## EXERCISE DETAILS
Every line from the start of the records below to the line containing "R7: 330 (N11, VEXT) -> 330 (N5, N11)" should be retyped exactly, that line included, and no others.

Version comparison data

'''

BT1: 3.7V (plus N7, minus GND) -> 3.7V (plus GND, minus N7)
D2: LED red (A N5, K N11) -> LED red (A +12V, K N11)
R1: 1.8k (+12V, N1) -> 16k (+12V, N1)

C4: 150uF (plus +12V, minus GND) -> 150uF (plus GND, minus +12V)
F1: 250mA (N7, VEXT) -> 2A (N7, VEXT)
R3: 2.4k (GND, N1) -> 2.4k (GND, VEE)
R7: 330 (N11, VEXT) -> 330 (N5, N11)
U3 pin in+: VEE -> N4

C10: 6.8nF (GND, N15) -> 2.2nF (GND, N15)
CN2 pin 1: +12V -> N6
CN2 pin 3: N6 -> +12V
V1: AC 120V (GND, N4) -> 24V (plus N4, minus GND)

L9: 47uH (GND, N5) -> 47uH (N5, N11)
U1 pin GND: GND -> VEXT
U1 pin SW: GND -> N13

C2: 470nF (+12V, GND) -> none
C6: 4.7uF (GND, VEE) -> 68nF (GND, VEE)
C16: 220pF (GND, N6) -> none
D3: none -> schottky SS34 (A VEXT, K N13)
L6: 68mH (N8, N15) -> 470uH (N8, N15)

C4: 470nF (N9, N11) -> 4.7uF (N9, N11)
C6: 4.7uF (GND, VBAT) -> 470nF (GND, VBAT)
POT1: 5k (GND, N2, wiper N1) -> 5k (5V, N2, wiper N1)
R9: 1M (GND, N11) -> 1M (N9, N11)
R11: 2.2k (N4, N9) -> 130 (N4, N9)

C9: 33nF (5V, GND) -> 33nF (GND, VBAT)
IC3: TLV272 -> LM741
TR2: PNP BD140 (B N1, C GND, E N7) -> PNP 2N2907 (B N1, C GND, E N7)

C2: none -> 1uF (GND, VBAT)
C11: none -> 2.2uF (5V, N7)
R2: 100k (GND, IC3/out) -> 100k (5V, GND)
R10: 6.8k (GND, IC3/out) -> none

'''

## WRITTEN SOLUTION
BT1: 3.7V (plus N7, minus GND) -> 3.7V (plus GND, minus N7)
D2: LED red (A N5, K N11) -> LED red (A +12V, K N11)
R1: 1.8k (+12V, N1) -> 16k (+12V, N1)

C4: 150uF (plus +12V, minus GND) -> 150uF (plus GND, minus +12V)
F1: 250mA (N7, VEXT) -> 2A (N7, VEXT)
R3: 2.4k (GND, N1) -> 2.4k (GND, VEE)
R7: 330 (N11, VEXT) -> 330 (N5, N11)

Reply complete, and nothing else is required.